(What this task involves): Copy the records word for word, beginning with the first line and continuing through the line containing "Reno: 10:46 -> 1:34". Include both of those lines.

==================================================

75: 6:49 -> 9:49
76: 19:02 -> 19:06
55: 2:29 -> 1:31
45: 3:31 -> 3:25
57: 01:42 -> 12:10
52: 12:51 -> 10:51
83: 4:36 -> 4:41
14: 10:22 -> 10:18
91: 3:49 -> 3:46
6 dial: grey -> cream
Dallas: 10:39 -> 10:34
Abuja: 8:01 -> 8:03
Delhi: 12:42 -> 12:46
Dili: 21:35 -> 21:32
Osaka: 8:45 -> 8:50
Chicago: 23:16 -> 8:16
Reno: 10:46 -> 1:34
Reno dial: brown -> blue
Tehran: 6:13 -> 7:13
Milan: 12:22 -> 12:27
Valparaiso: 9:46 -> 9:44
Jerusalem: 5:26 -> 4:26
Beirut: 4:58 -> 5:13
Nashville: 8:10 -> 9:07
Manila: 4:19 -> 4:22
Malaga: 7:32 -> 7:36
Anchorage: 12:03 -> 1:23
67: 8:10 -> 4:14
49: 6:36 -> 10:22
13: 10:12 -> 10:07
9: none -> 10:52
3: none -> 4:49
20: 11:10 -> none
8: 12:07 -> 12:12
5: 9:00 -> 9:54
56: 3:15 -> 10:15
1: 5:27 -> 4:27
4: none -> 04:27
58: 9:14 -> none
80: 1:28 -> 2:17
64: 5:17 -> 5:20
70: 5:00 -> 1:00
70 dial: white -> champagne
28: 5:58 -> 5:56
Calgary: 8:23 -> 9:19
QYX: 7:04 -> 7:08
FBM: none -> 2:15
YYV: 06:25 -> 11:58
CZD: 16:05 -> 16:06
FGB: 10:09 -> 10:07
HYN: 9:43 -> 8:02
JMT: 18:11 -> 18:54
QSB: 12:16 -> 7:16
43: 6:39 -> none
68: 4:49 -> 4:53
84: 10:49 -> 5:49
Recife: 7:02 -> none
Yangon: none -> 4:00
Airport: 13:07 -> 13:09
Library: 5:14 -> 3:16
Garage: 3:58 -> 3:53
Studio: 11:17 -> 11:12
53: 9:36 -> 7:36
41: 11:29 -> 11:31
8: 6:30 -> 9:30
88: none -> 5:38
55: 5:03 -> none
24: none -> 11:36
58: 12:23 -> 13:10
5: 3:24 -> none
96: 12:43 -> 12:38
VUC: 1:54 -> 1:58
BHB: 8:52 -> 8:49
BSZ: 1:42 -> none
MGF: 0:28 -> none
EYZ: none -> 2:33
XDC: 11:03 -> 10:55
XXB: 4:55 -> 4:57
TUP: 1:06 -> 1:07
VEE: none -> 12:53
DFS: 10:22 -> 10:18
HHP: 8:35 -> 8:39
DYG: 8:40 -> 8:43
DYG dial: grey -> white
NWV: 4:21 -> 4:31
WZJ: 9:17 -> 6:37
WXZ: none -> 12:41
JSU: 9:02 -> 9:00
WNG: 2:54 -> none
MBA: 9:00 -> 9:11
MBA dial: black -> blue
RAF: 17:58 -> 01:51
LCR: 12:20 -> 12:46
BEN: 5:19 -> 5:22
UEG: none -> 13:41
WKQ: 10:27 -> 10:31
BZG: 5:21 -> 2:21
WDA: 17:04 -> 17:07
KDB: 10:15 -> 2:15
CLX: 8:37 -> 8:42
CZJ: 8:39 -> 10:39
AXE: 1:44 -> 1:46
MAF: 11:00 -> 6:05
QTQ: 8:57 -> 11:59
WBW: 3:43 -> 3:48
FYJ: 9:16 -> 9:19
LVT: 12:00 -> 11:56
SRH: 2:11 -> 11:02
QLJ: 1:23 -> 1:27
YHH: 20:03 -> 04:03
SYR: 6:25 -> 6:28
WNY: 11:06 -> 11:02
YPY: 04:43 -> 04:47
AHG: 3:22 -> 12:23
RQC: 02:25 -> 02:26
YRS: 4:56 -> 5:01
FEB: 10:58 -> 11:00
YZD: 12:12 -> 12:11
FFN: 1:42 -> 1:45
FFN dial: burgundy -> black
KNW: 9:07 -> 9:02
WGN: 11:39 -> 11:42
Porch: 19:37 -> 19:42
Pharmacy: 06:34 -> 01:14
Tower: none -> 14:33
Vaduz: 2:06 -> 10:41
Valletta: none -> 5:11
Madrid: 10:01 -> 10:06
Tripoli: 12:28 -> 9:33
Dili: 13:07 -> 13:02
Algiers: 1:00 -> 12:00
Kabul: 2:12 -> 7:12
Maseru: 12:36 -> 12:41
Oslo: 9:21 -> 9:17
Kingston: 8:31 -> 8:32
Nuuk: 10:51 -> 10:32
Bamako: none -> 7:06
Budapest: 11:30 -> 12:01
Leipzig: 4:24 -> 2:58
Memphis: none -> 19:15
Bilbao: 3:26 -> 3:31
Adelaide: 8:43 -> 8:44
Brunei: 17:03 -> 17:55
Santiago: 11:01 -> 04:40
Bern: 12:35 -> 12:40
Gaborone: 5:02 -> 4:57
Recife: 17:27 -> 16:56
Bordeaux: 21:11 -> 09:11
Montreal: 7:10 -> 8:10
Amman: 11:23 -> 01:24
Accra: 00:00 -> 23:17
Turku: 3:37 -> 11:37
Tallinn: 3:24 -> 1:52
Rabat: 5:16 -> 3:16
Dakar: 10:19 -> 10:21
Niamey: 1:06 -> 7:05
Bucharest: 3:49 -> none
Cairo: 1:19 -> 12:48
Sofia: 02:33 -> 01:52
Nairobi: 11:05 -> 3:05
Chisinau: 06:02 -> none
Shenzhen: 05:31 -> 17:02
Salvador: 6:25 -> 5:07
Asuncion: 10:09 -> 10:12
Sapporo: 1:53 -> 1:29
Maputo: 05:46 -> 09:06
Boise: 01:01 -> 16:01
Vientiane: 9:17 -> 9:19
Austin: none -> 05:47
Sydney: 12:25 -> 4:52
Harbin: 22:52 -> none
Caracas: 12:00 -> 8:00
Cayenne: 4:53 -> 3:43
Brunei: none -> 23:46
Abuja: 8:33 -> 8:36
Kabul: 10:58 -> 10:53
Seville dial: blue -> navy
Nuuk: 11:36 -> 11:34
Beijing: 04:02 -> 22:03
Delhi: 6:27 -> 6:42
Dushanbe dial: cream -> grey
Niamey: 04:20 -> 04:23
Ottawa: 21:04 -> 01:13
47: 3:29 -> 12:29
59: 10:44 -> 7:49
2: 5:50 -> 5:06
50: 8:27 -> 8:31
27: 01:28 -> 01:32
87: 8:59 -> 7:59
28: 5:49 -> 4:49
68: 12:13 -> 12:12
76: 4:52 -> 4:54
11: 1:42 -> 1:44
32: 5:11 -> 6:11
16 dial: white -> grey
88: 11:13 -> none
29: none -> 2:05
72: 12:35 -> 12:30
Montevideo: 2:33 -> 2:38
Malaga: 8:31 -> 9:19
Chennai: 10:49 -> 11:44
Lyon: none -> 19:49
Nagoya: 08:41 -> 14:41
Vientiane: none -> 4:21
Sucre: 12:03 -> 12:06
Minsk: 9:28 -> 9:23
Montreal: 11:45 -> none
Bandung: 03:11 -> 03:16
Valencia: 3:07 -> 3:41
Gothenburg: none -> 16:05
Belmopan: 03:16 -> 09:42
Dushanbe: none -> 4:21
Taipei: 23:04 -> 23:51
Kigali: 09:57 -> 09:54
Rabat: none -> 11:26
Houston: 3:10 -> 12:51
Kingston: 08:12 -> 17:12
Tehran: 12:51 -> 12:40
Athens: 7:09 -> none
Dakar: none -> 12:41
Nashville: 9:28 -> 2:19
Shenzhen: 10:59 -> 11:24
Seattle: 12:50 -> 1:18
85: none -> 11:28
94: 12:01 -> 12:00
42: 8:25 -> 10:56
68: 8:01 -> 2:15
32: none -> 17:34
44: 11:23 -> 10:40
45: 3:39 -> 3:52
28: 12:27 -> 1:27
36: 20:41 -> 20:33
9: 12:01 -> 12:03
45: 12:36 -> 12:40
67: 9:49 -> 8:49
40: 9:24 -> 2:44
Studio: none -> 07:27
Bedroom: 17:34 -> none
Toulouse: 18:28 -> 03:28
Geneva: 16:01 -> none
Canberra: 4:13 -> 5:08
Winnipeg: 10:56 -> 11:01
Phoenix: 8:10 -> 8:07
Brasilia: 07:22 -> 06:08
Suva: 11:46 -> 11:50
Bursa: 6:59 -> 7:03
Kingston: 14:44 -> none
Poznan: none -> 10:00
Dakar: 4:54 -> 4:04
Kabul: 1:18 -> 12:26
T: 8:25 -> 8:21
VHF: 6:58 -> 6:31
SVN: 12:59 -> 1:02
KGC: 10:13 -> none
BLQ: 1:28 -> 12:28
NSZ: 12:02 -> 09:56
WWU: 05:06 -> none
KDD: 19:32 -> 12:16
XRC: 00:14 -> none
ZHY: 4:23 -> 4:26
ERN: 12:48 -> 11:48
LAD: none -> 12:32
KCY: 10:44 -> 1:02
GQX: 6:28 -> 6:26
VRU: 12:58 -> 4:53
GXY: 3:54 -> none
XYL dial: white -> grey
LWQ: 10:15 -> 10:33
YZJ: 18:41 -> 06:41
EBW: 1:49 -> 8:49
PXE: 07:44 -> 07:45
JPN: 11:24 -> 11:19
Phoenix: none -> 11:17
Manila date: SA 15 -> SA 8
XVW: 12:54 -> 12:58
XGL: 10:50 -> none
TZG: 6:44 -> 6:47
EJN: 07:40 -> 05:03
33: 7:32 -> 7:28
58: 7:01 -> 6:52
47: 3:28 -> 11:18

==================================================

(Answer for the task):
75: 6:49 -> 9:49
76: 19:02 -> 19:06
55: 2:29 -> 1:31
45: 3:31 -> 3:25
57: 01:42 -> 12:10
52: 12:51 -> 10:51
83: 4:36 -> 4:41
14: 10:22 -> 10:18
91: 3:49 -> 3:46
6 dial: grey -> cream
Dallas: 10:39 -> 10:34
Abuja: 8:01 -> 8:03
Delhi: 12:42 -> 12:46
Dili: 21:35 -> 21:32
Osaka: 8:45 -> 8:50
Chicago: 23:16 -> 8:16
Reno: 10:46 -> 1:34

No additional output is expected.